▶ [ABOUT THIS EXERCISE] Beneath this instruction is a listing. Transcribe from it only the stretch from the line with "pink plane [227,270,392,369]" through the line with "white house [395,232,497,337] -> none", both end lines included, exactly as written.

▶ [DATA SHOWN]
──────────
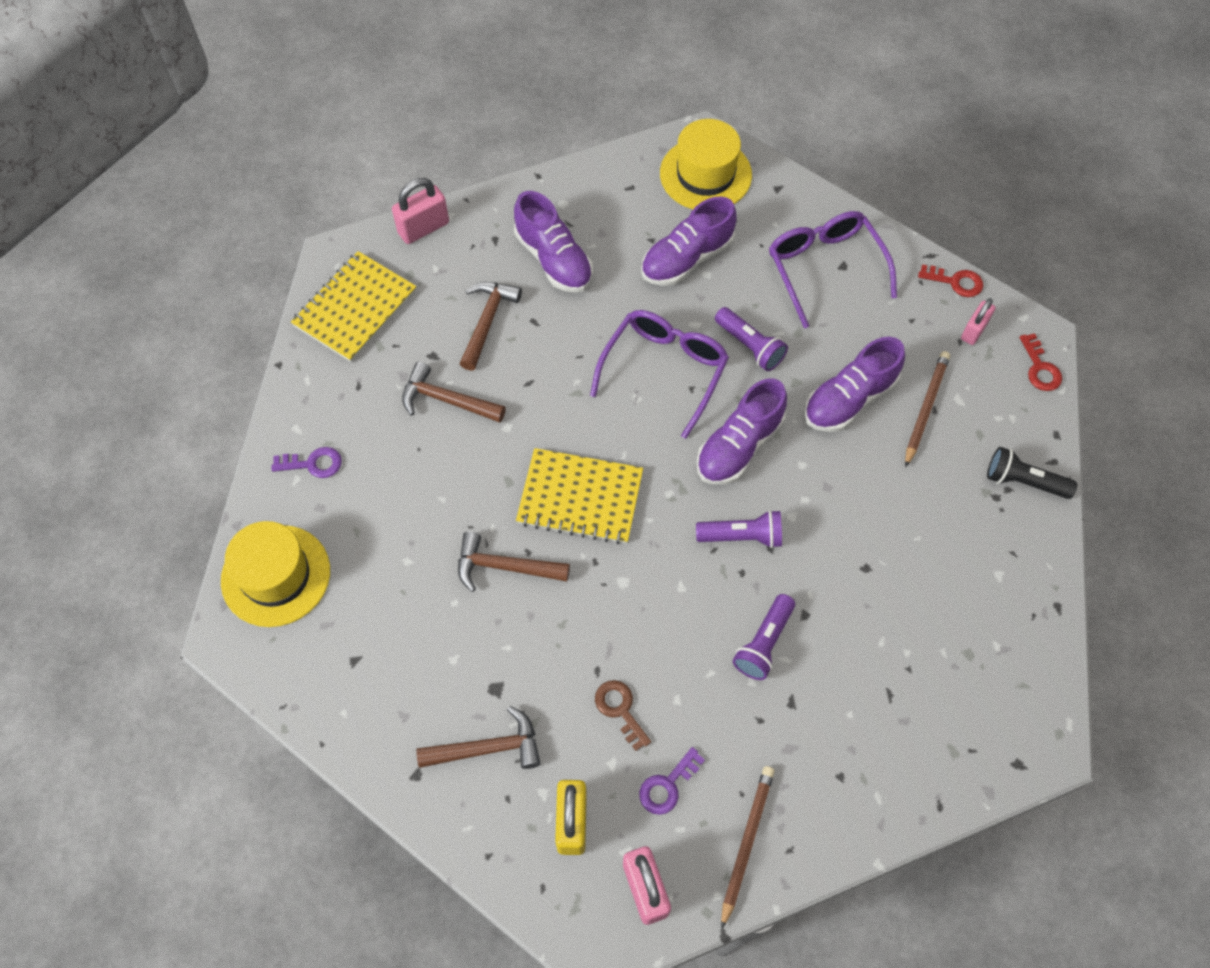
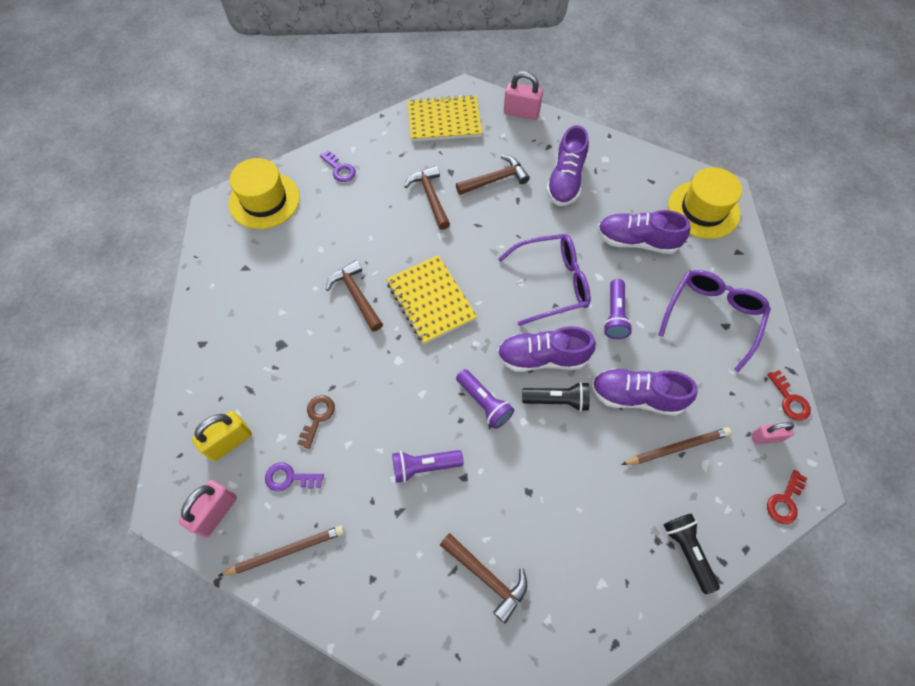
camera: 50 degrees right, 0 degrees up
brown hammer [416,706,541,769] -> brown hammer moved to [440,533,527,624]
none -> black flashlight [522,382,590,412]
──────────
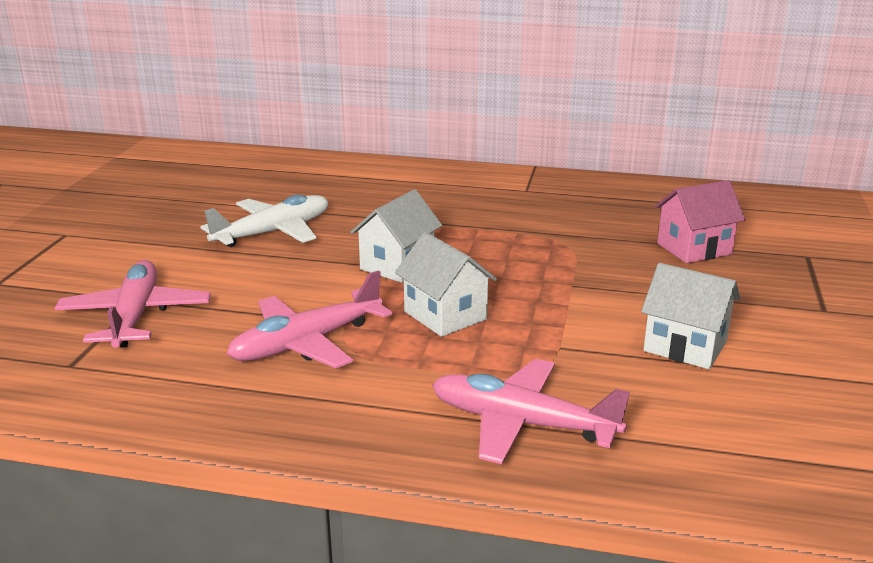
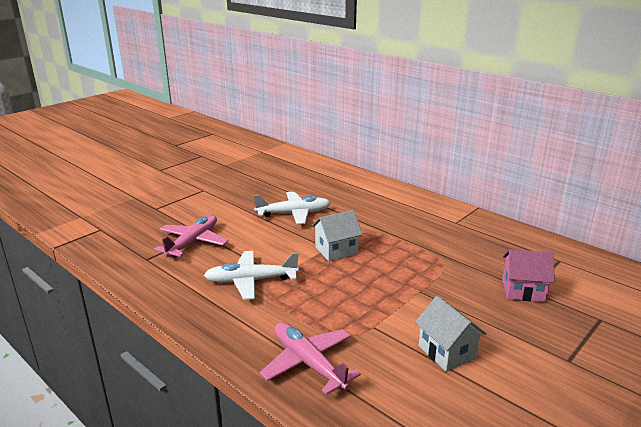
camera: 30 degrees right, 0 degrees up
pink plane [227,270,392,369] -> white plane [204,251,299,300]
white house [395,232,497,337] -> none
──────────
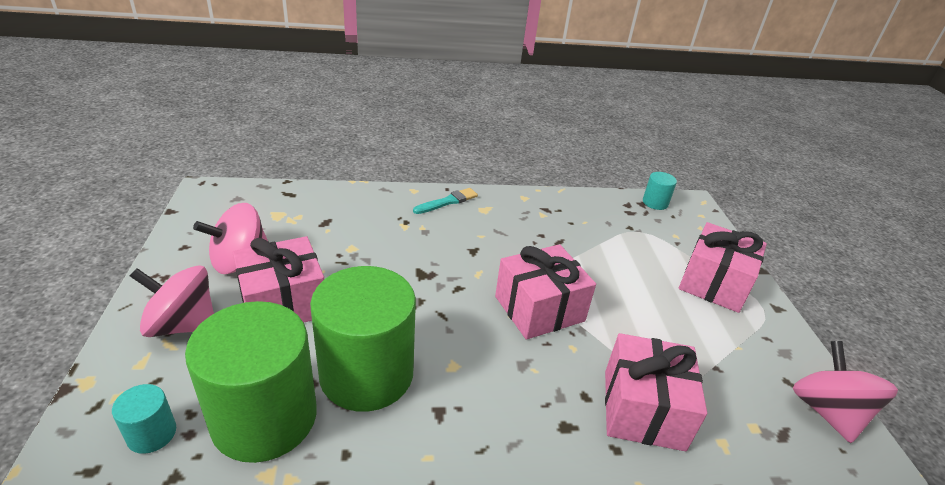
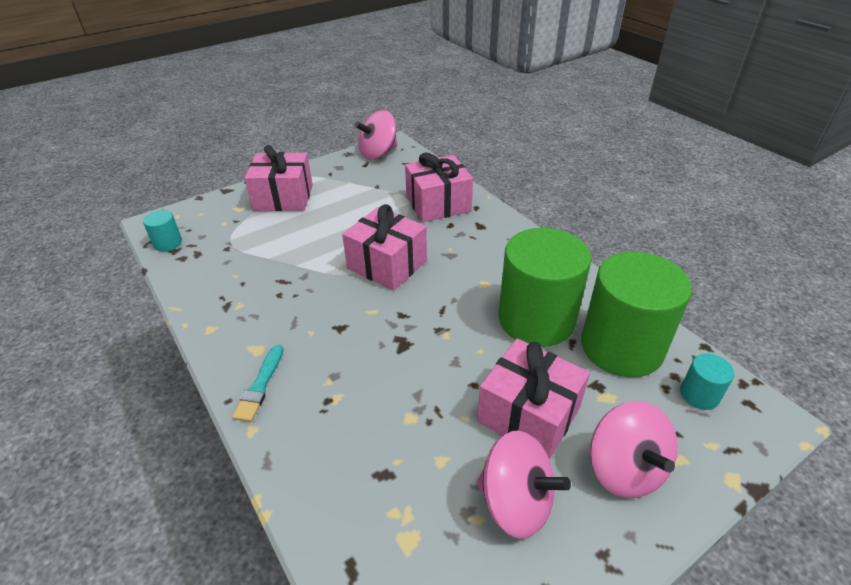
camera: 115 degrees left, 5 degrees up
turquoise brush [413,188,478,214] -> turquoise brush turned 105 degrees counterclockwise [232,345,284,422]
──────────
▶ [YOUR RESPONSE]
pink plane [227,270,392,369] -> white plane [204,251,299,300]
white house [395,232,497,337] -> none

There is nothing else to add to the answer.